- The problem -
Without the pictures, write out all the lines below exactly as they appear.

- Dataset entries -
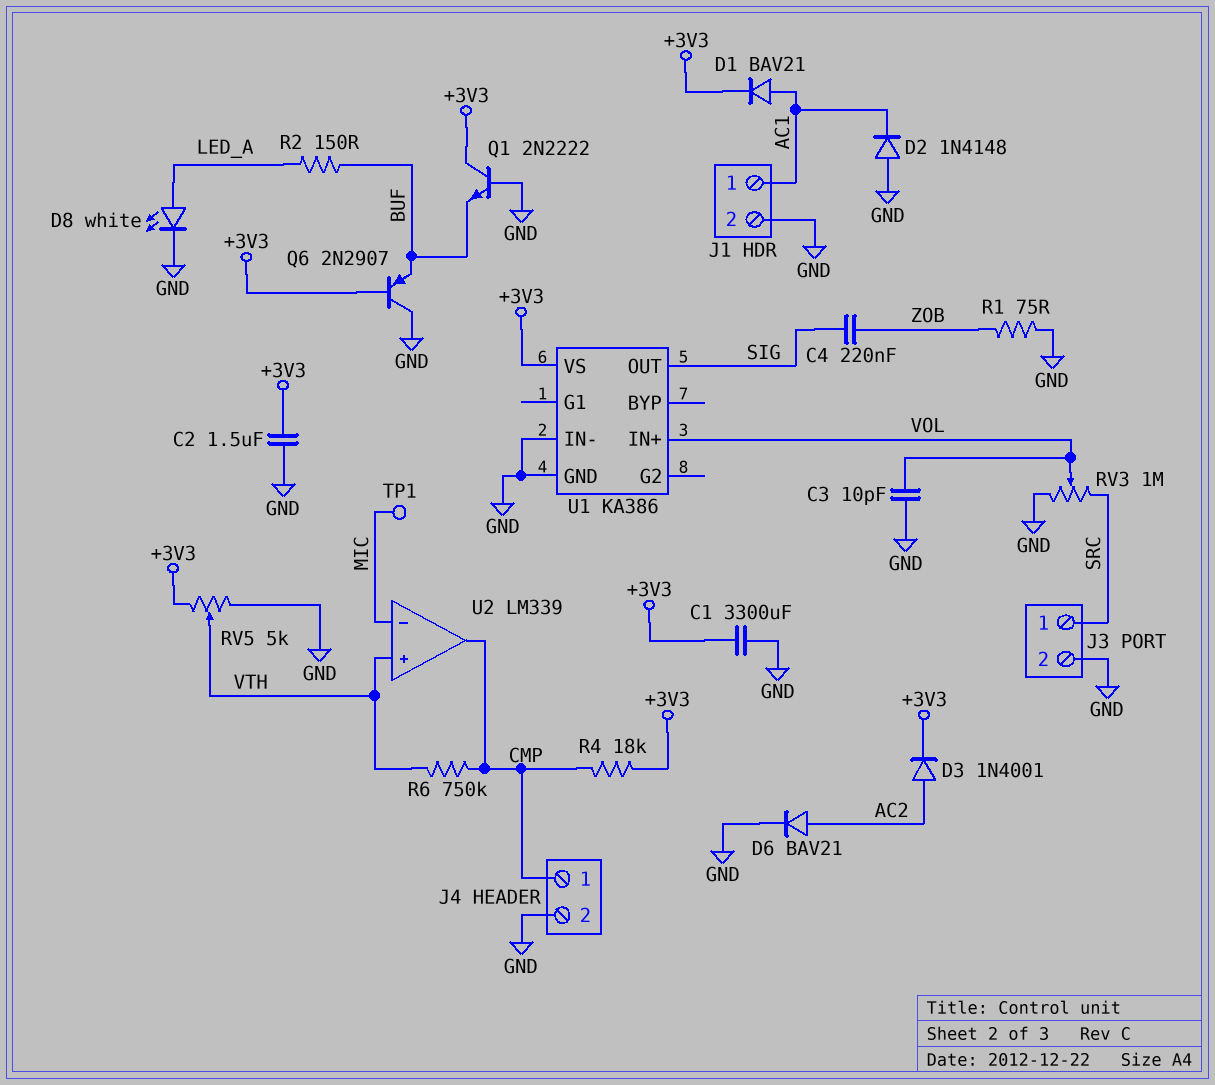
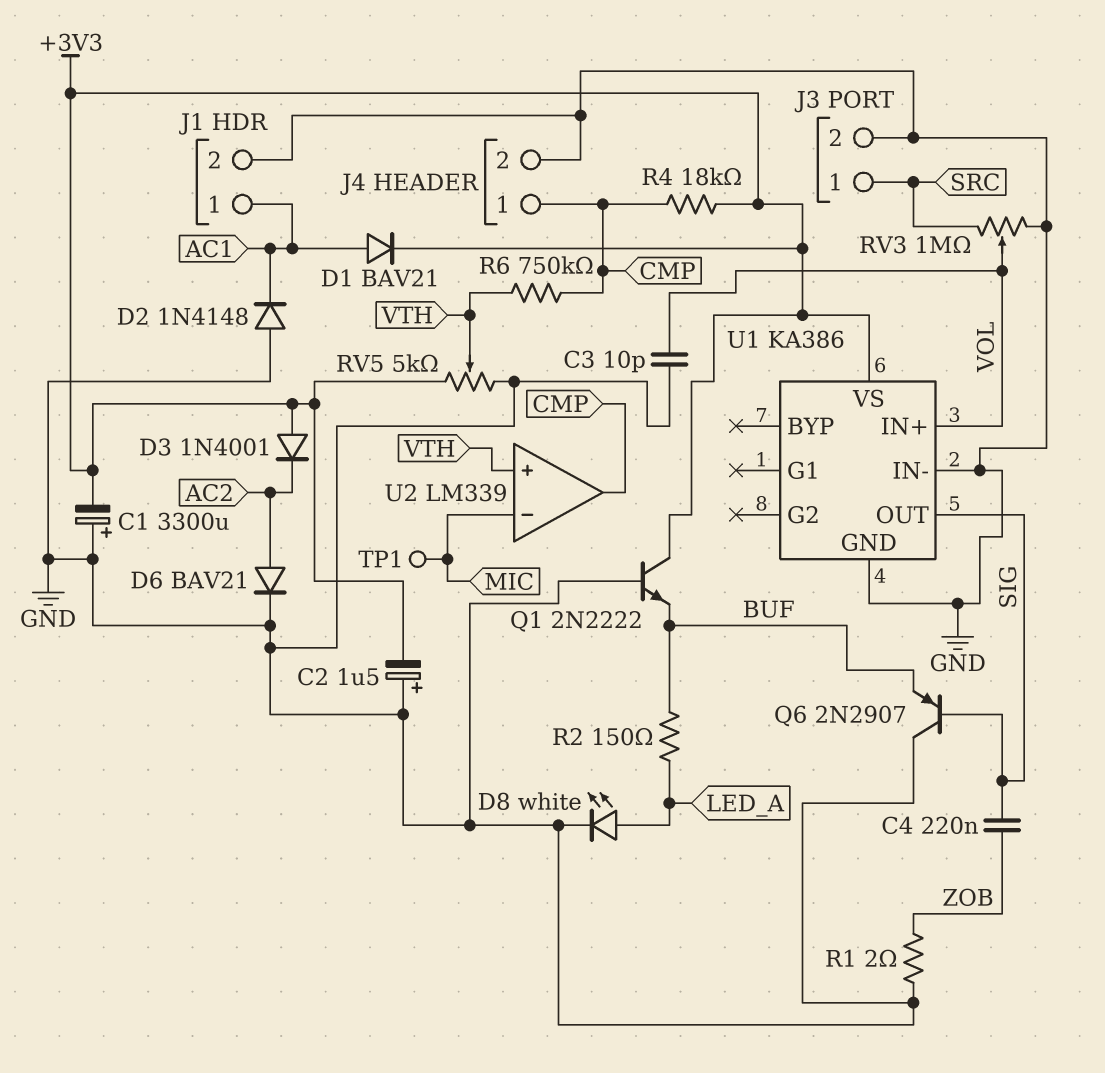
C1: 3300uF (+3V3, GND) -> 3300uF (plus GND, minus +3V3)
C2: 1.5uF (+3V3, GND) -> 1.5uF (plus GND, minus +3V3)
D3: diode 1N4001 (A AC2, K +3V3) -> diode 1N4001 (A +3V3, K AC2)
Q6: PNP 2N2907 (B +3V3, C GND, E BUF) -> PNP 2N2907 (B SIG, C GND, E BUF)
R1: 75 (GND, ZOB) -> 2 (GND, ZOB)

- Exercise response -
C1: 3300uF (+3V3, GND) -> 3300uF (plus GND, minus +3V3)
C2: 1.5uF (+3V3, GND) -> 1.5uF (plus GND, minus +3V3)
D3: diode 1N4001 (A AC2, K +3V3) -> diode 1N4001 (A +3V3, K AC2)
Q6: PNP 2N2907 (B +3V3, C GND, E BUF) -> PNP 2N2907 (B SIG, C GND, E BUF)
R1: 75 (GND, ZOB) -> 2 (GND, ZOB)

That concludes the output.